**Problem to work on:** Find the lines of the listing that contain the string "left", and return them.

**Supplied data:**

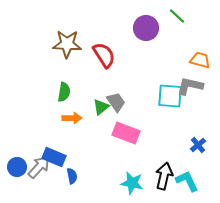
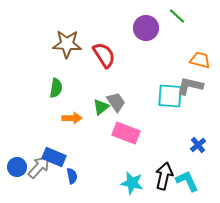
green semicircle: moved 8 px left, 4 px up
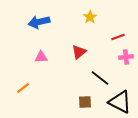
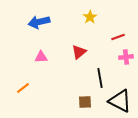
black line: rotated 42 degrees clockwise
black triangle: moved 1 px up
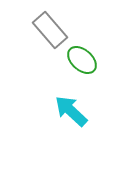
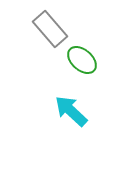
gray rectangle: moved 1 px up
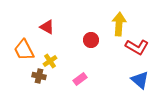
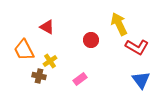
yellow arrow: rotated 30 degrees counterclockwise
blue triangle: moved 1 px right; rotated 12 degrees clockwise
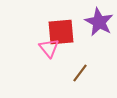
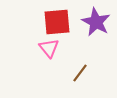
purple star: moved 3 px left
red square: moved 4 px left, 10 px up
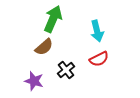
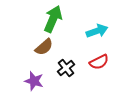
cyan arrow: rotated 95 degrees counterclockwise
red semicircle: moved 3 px down
black cross: moved 2 px up
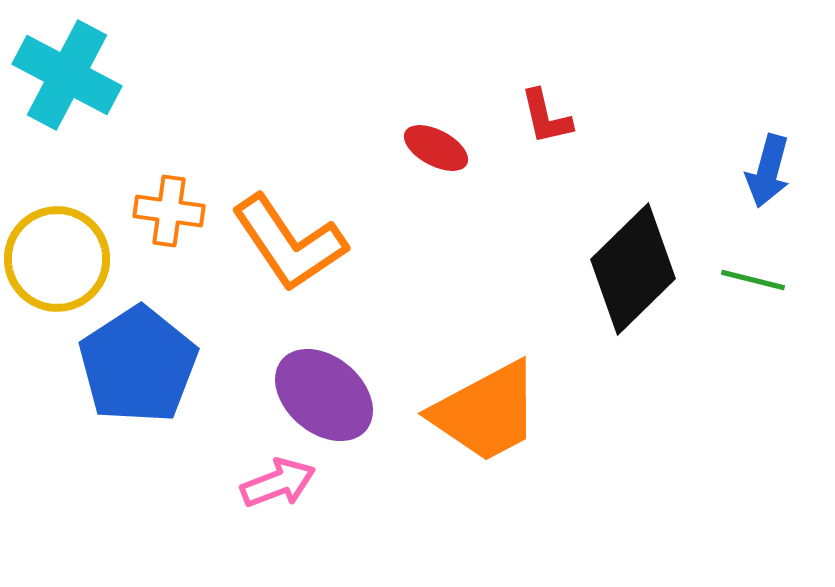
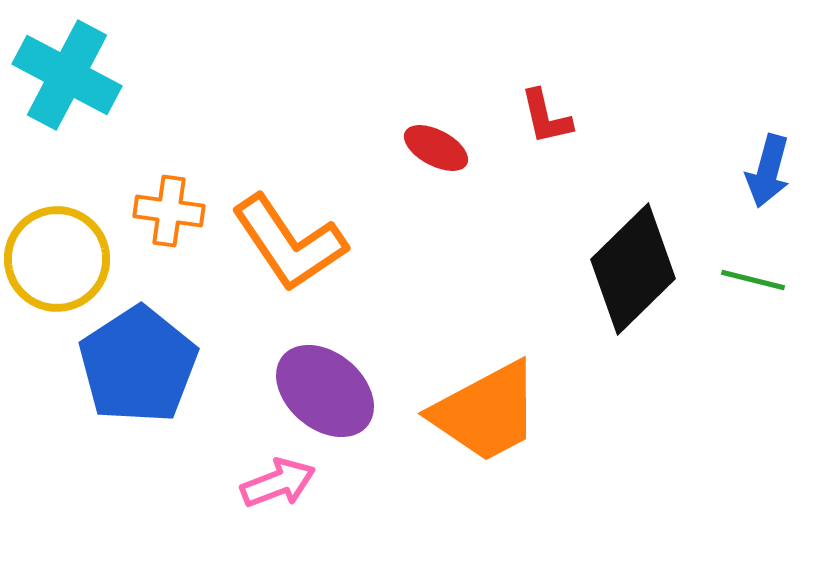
purple ellipse: moved 1 px right, 4 px up
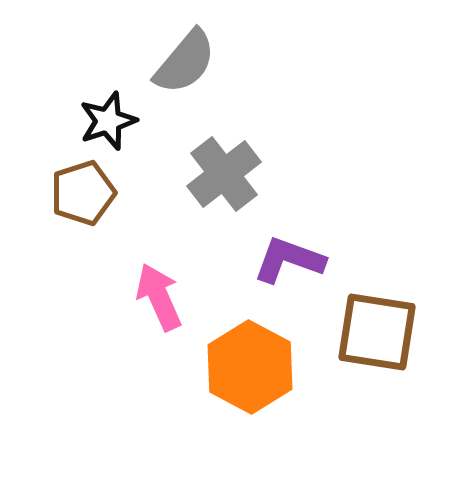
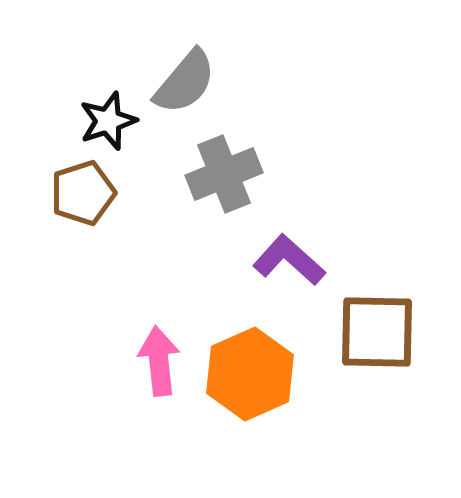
gray semicircle: moved 20 px down
gray cross: rotated 16 degrees clockwise
purple L-shape: rotated 22 degrees clockwise
pink arrow: moved 64 px down; rotated 18 degrees clockwise
brown square: rotated 8 degrees counterclockwise
orange hexagon: moved 7 px down; rotated 8 degrees clockwise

**Answer box:**
green semicircle: moved 8 px left, 4 px up
purple star: moved 3 px left
red square: moved 4 px left, 10 px up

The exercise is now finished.